• Activity: How many lines in these records hold the string "none"? State only that number.

[Before-and-after change data]
────────────────────
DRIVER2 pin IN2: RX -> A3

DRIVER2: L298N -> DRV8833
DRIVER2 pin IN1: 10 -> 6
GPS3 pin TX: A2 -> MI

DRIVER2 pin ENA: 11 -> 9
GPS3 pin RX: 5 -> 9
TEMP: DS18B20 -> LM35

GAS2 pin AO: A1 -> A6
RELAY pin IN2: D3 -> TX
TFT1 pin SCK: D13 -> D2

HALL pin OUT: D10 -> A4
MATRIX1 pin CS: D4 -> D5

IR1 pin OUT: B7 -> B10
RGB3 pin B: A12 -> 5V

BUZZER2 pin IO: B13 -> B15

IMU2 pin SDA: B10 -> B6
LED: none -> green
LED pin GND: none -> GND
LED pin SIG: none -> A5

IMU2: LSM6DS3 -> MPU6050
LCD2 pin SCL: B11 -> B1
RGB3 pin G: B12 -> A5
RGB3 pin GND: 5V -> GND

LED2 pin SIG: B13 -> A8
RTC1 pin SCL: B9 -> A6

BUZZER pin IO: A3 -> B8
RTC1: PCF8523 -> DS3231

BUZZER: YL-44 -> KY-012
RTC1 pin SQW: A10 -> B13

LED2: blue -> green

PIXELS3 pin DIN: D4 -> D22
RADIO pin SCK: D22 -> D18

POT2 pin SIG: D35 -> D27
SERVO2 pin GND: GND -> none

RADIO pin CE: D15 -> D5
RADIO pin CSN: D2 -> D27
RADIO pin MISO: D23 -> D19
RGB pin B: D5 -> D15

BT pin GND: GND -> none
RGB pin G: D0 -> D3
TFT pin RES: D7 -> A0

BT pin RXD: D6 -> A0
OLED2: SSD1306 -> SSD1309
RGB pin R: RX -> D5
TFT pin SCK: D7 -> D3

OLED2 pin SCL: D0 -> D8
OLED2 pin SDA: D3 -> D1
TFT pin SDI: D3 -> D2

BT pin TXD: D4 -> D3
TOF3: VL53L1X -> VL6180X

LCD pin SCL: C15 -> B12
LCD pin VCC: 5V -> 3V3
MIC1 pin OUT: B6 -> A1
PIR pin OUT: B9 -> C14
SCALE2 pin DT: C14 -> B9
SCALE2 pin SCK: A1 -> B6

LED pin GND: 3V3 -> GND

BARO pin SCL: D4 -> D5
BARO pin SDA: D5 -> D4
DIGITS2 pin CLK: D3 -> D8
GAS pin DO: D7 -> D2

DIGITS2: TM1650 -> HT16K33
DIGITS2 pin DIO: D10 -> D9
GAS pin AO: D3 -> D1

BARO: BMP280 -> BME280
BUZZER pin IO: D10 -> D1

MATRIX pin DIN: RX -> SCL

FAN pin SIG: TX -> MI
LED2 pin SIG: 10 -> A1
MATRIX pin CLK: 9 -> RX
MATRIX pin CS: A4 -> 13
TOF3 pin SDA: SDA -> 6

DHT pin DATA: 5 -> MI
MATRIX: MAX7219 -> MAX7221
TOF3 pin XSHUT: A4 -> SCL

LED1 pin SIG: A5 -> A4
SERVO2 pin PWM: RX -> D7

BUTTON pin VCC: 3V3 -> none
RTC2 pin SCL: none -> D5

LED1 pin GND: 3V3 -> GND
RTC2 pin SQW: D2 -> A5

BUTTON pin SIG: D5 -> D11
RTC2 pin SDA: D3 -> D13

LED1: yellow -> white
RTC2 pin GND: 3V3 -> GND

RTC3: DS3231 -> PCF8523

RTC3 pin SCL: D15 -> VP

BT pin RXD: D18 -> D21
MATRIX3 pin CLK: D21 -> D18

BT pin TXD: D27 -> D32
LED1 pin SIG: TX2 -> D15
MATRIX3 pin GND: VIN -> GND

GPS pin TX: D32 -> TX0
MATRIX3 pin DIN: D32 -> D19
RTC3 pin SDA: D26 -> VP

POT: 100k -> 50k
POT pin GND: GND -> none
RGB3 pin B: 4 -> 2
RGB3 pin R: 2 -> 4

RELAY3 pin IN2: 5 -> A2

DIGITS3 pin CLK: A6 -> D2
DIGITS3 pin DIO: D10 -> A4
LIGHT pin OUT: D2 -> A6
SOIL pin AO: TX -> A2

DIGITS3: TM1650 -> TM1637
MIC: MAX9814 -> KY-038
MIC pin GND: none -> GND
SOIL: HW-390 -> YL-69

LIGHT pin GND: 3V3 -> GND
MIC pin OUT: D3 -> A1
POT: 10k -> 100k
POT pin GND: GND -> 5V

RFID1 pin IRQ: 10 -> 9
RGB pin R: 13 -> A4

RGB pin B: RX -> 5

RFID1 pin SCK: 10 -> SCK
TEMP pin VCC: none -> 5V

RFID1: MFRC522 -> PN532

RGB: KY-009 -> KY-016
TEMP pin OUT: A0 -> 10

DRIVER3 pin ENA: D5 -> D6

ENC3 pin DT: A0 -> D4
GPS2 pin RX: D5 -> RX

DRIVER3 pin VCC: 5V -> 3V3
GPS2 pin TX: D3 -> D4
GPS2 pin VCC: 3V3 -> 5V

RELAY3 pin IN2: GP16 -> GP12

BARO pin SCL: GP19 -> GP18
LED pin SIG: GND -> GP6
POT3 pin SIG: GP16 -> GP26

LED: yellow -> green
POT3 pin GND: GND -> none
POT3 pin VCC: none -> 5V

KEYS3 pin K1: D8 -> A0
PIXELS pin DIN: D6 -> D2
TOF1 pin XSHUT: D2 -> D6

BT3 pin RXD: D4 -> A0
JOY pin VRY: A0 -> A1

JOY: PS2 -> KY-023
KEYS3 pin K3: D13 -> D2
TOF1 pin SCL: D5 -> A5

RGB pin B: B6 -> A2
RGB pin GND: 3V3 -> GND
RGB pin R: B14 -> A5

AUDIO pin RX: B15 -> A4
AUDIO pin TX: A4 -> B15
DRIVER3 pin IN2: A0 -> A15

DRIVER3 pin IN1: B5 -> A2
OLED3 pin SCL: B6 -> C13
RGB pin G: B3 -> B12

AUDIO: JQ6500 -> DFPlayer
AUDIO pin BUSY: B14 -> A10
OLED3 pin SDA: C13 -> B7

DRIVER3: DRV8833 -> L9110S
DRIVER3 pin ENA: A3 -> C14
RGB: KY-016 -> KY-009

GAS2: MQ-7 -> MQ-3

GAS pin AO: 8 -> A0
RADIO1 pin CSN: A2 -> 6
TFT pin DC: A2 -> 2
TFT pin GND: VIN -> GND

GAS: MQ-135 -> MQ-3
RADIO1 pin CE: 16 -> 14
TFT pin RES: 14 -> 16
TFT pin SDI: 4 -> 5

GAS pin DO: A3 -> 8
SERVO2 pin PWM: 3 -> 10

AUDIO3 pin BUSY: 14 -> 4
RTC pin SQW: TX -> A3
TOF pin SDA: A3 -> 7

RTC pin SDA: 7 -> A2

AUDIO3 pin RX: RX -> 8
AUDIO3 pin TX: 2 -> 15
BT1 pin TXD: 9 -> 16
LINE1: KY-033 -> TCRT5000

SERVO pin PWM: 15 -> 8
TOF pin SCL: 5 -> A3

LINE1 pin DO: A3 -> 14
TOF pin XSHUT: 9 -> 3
────────────────────
• The answer: 12